**Input material**
Segment Open

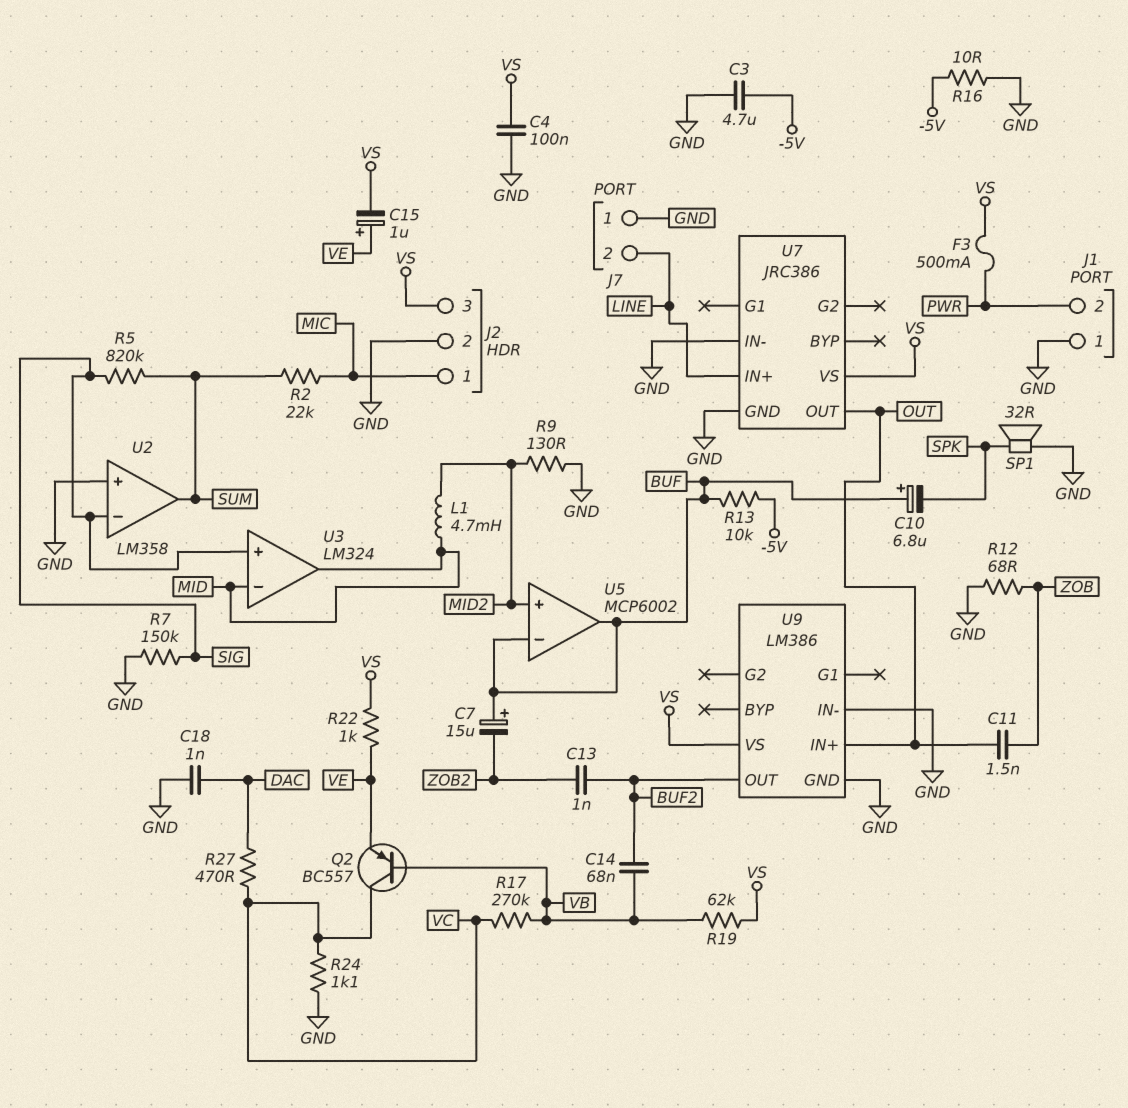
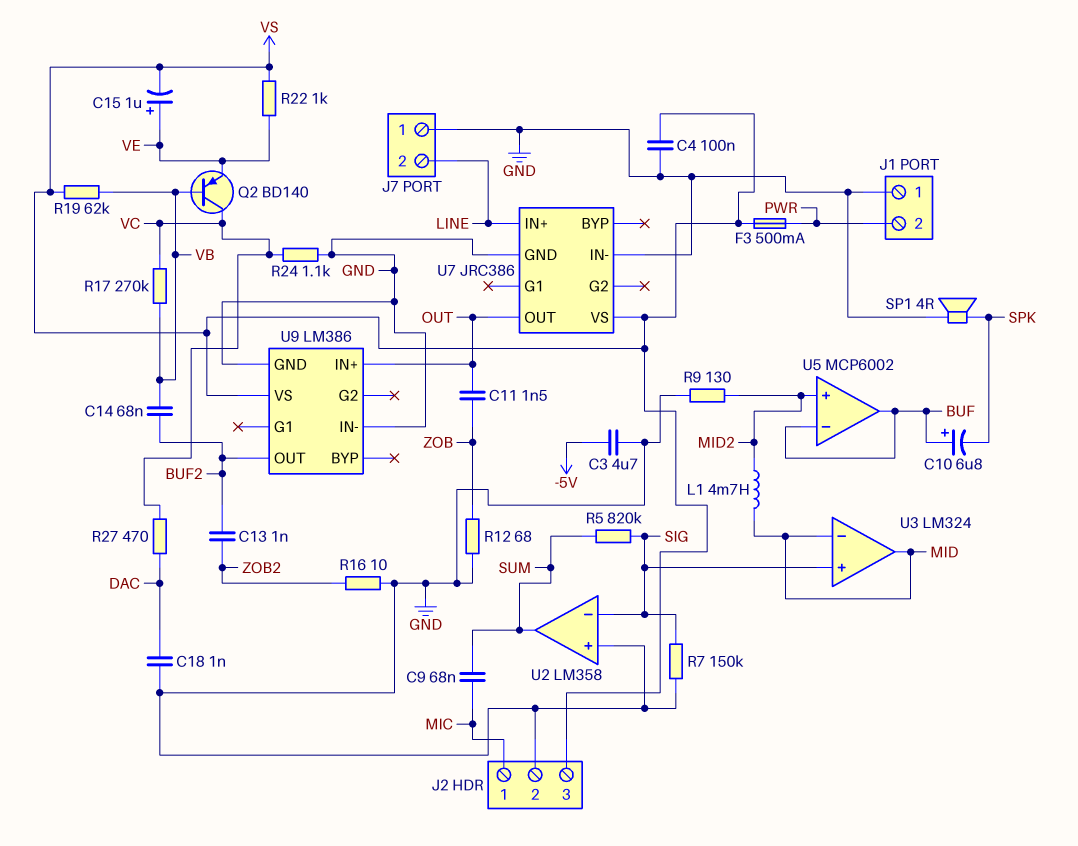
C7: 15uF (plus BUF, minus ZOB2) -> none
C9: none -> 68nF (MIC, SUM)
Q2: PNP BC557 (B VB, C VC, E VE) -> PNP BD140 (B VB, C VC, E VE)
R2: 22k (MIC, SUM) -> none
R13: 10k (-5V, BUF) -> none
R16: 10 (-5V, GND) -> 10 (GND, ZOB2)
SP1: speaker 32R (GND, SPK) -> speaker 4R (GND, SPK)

Segment Closed

**What to do**
The output is to be the material in full and unaltered, with pictures omitted.

**Exercise response**
C7: 15uF (plus BUF, minus ZOB2) -> none
C9: none -> 68nF (MIC, SUM)
Q2: PNP BC557 (B VB, C VC, E VE) -> PNP BD140 (B VB, C VC, E VE)
R2: 22k (MIC, SUM) -> none
R13: 10k (-5V, BUF) -> none
R16: 10 (-5V, GND) -> 10 (GND, ZOB2)
SP1: speaker 32R (GND, SPK) -> speaker 4R (GND, SPK)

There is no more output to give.